TRY IT: The answer should hold only the line with "C3: 4.7uF (+3V3, GND) -> 100nF (+3V3, GND)" and each line after it through the last line of the material, exactly.
##### MATERIAL SUPPLIED #####
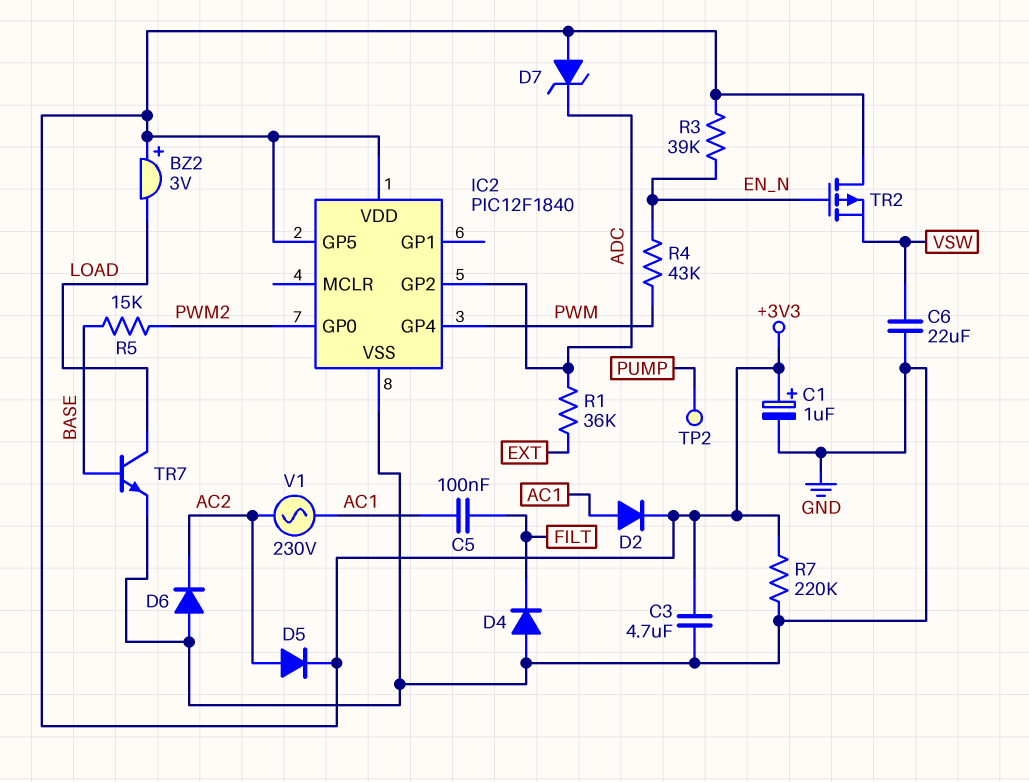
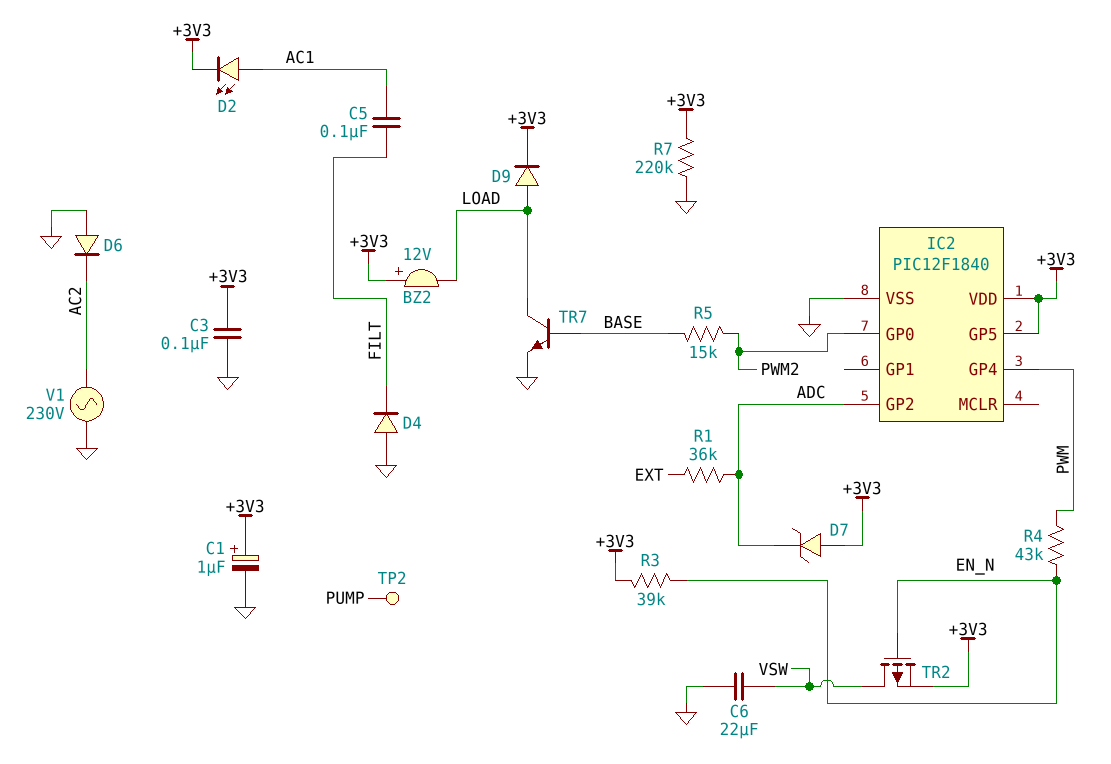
BZ2: buzzer 3V (plus +3V3, minus LOAD) -> buzzer 12V (plus +3V3, minus LOAD)
C3: 4.7uF (+3V3, GND) -> 100nF (+3V3, GND)
D2: diode (A AC1, K +3V3) -> LED (A AC1, K +3V3)
D5: diode (A AC2, K +3V3) -> none
D9: none -> diode (A LOAD, K +3V3)
TR2: PMOS (G EN_N, D +3V3, S VSW) -> PMOS (G EN_N, D VSW, S +3V3)
V1: AC 230V (AC1, AC2) -> AC 230V (AC2, GND)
#####
OUTPUT FOR THIS TASK:
C3: 4.7uF (+3V3, GND) -> 100nF (+3V3, GND)
D2: diode (A AC1, K +3V3) -> LED (A AC1, K +3V3)
D5: diode (A AC2, K +3V3) -> none
D9: none -> diode (A LOAD, K +3V3)
TR2: PMOS (G EN_N, D +3V3, S VSW) -> PMOS (G EN_N, D VSW, S +3V3)
V1: AC 230V (AC1, AC2) -> AC 230V (AC2, GND)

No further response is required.